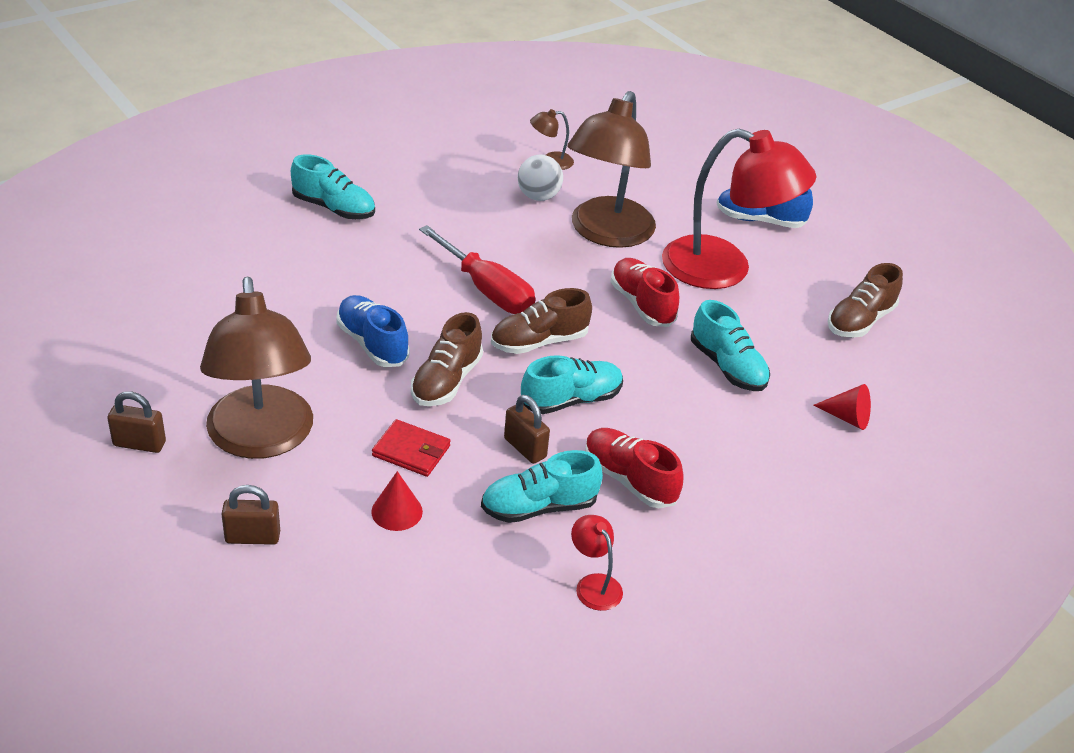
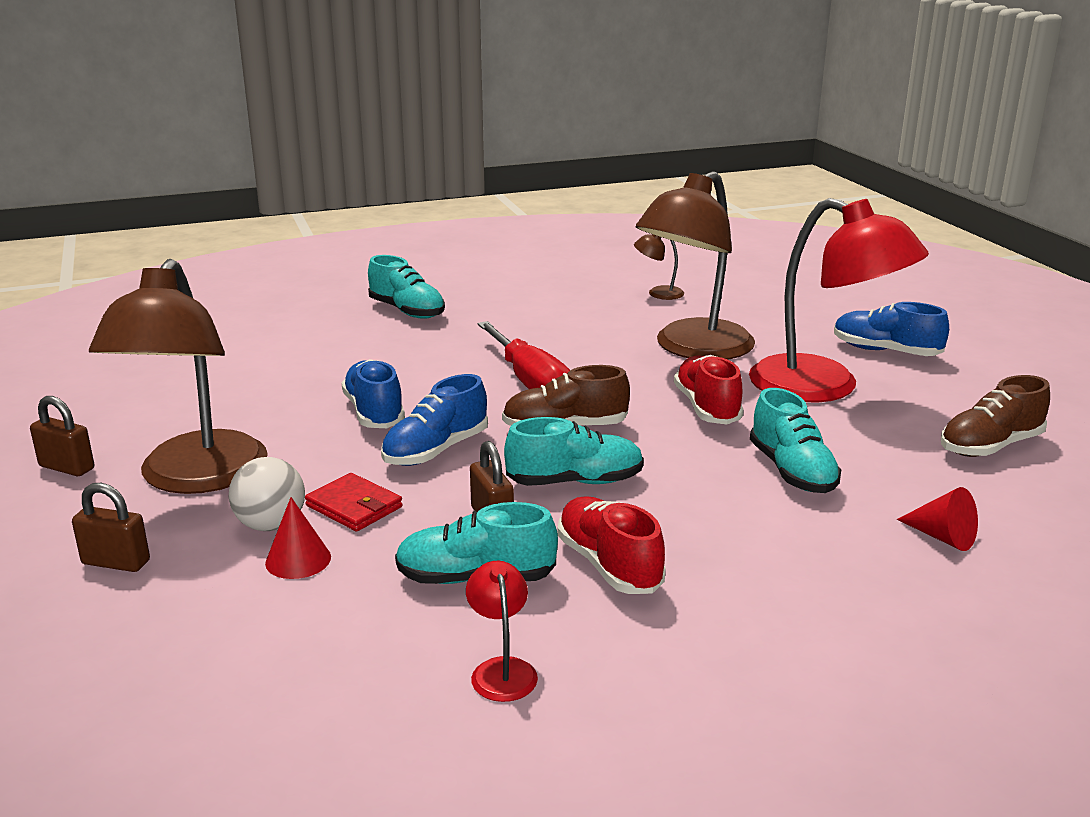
camera: 20 degrees right, 15 degrees down
(446, 381) = (436, 450): brown shoe -> blue shoe
(538, 197) = (630, 317): white ball -> white ball (271, 525)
○ ○ ○ ○ ○
_Task prompt:_ Reproduce the listing exactly, but omit every picture in it.

_Output for this task:_
camera: 20 degrees right, 15 degrees down
(446, 381) = (436, 450): brown shoe -> blue shoe
(538, 197) = (630, 317): white ball -> white ball (271, 525)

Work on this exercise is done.